ENTRIES SUPPLIED>
+ + + + +

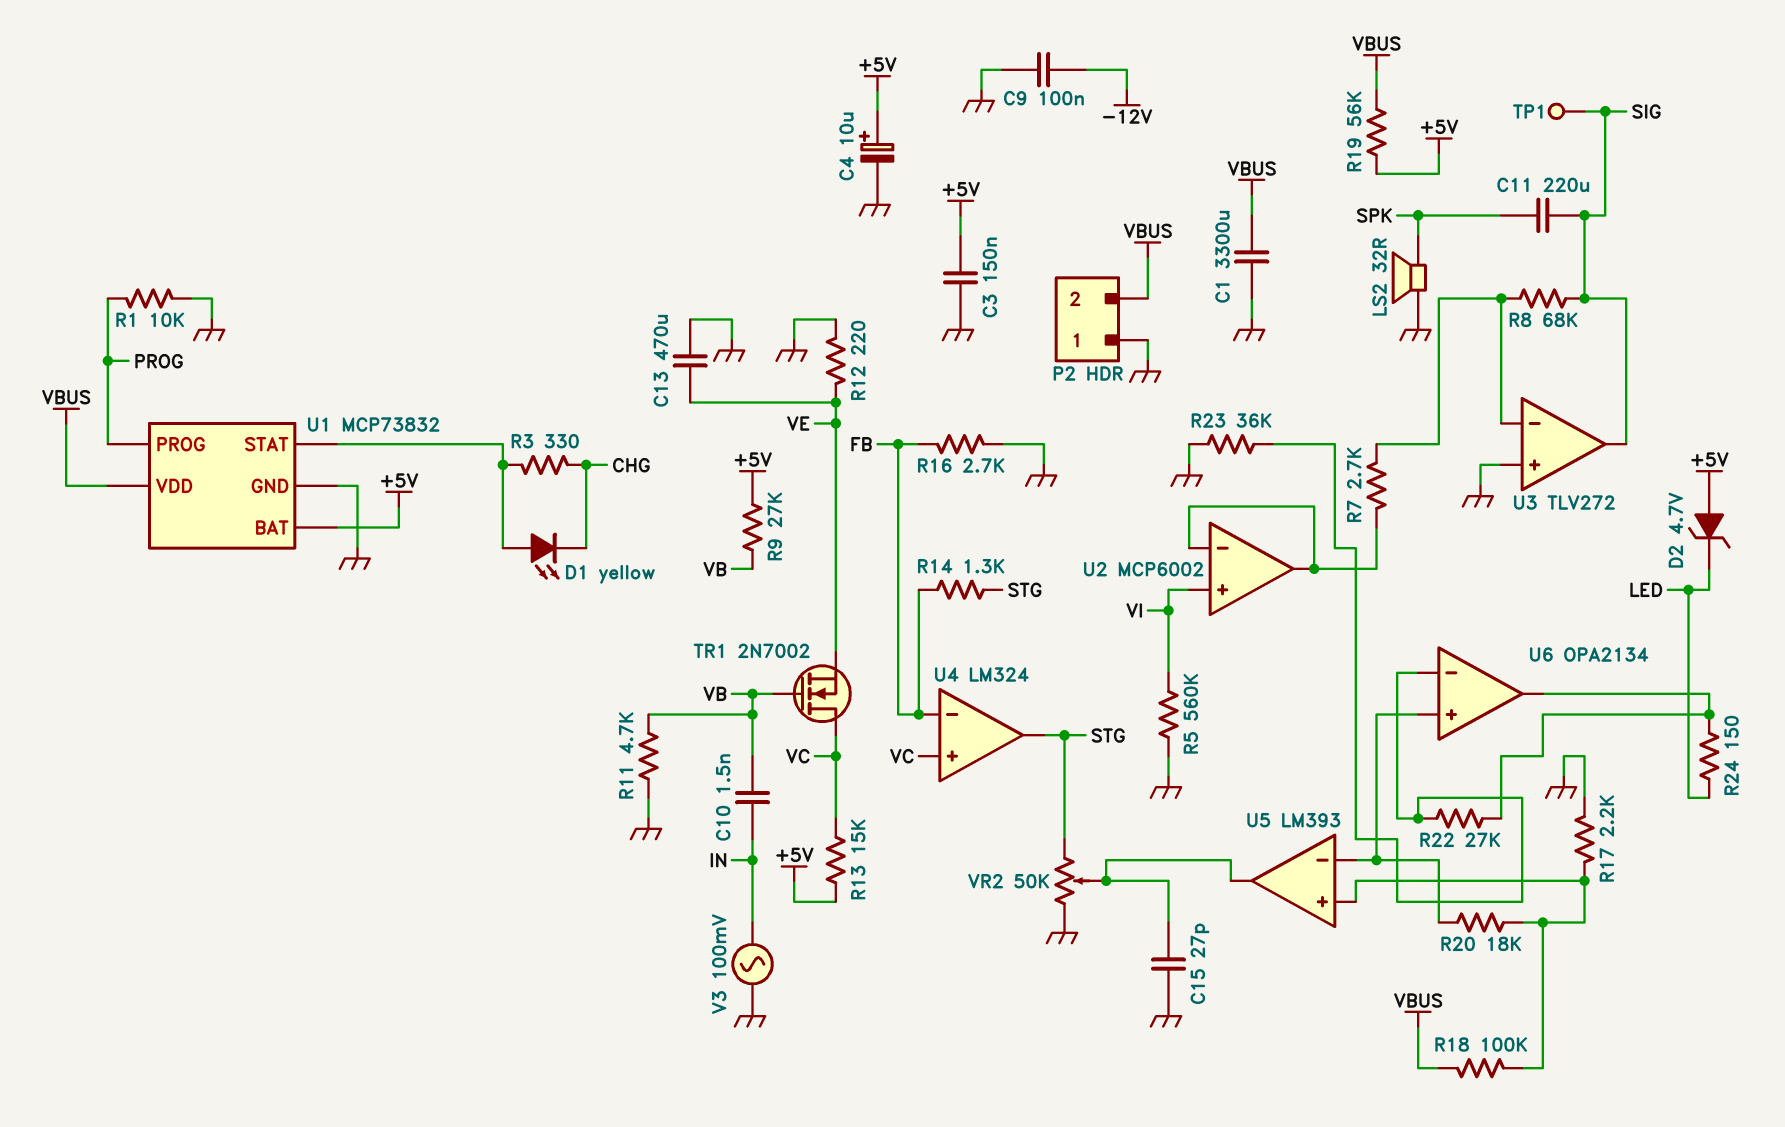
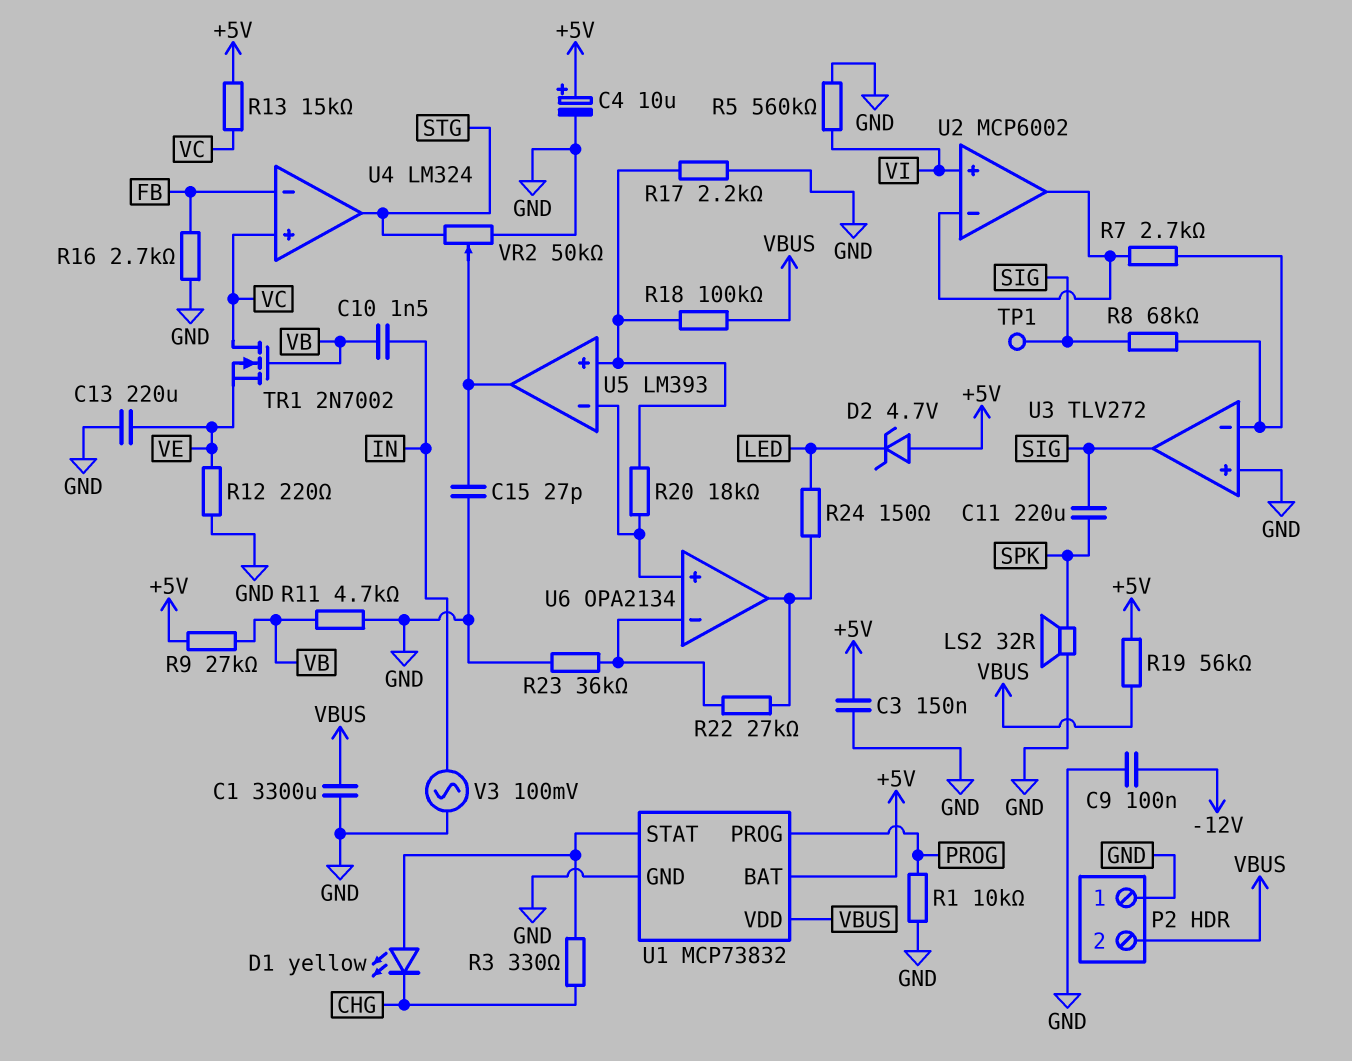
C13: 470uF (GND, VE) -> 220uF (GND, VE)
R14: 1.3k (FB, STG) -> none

+ + + + +

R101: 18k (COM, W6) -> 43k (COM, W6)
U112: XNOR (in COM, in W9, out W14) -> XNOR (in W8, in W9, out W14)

+ + + + +

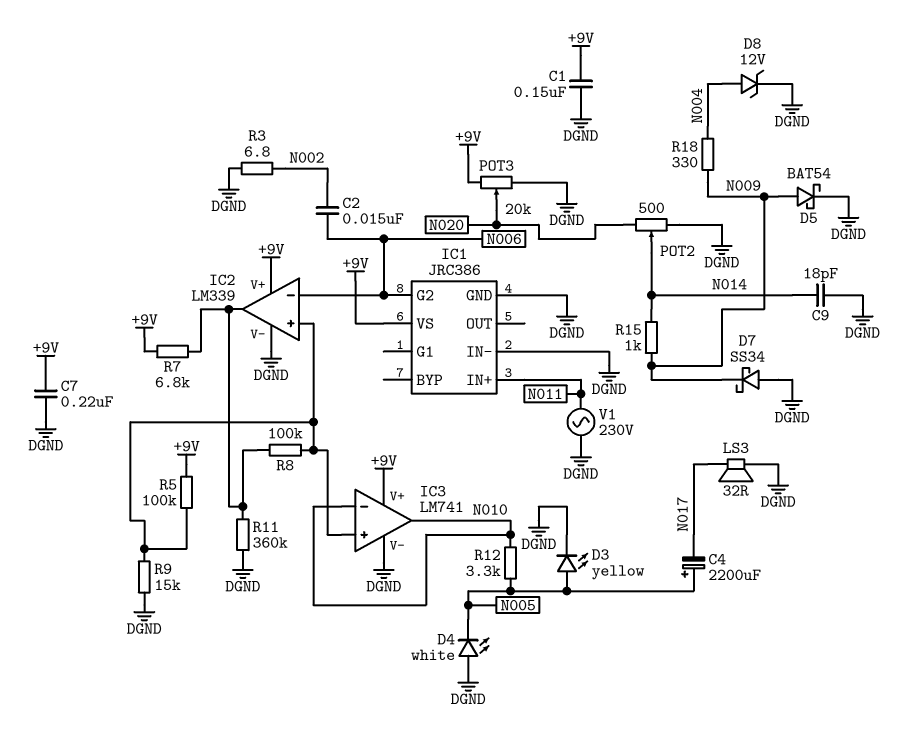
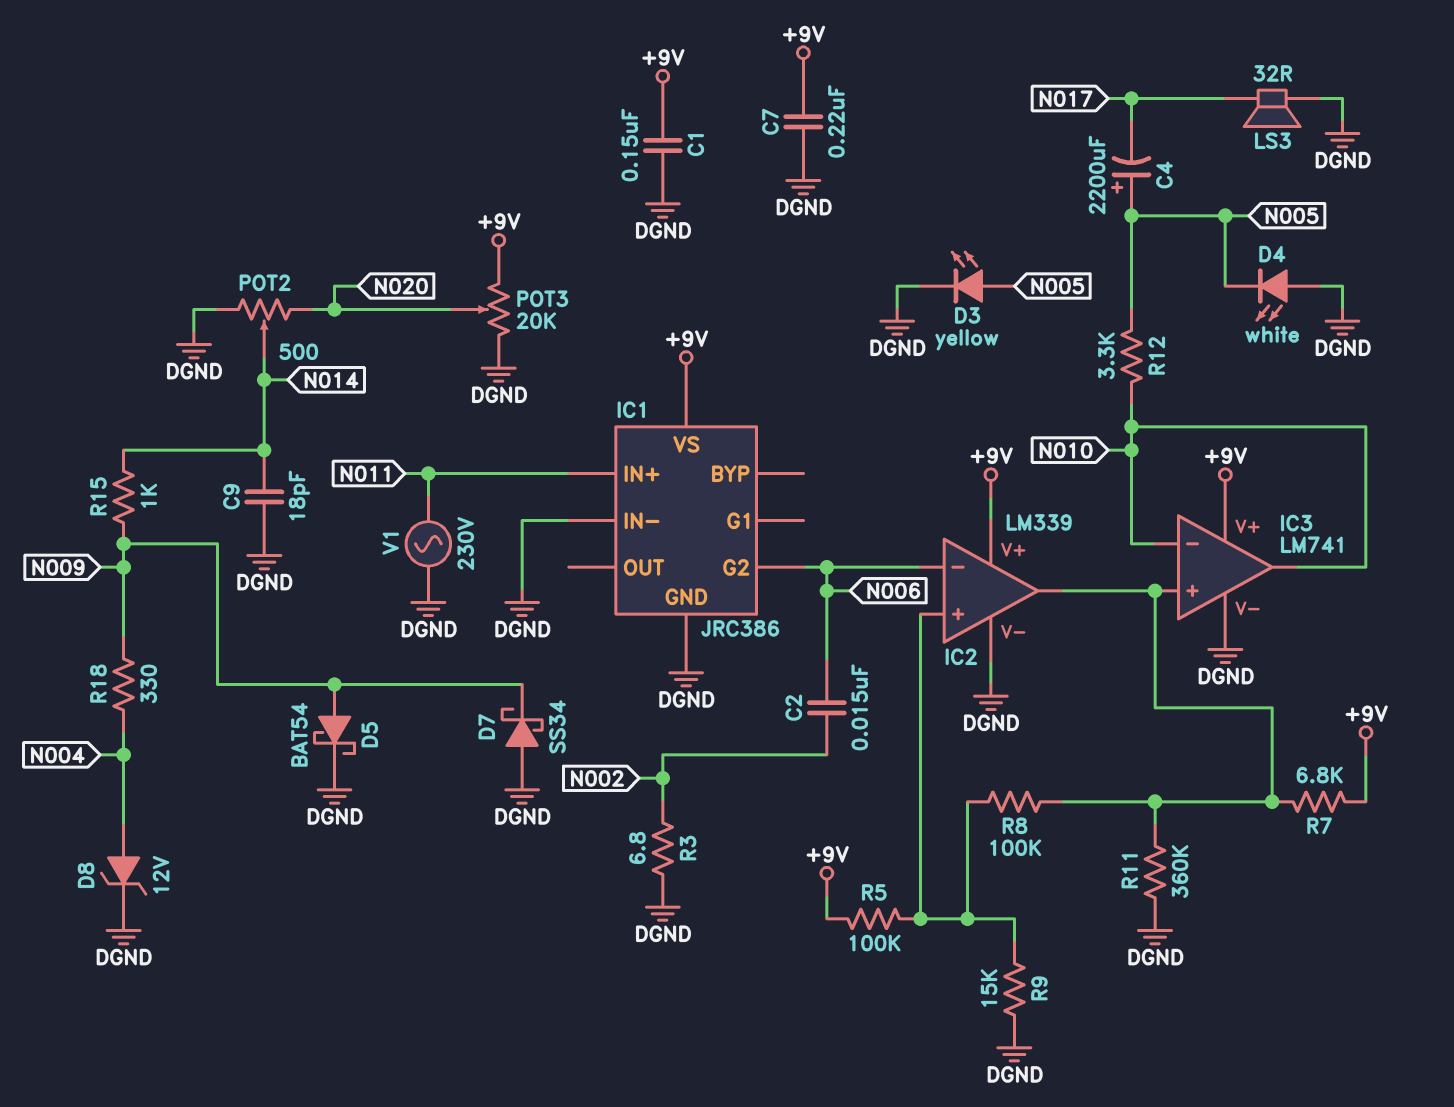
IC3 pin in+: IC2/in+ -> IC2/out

+ + + + +

TASK ITEM> Transcribe the lines above between the line holding "R101: 18k (COM, W6) -> 43k (COM, W6)" and the line holding "U112: XNOR (in", inclusive, exactly as they stand and with nothing added.

EXERCISE RESPONSE>
R101: 18k (COM, W6) -> 43k (COM, W6)
U112: XNOR (in COM, in W9, out W14) -> XNOR (in W8, in W9, out W14)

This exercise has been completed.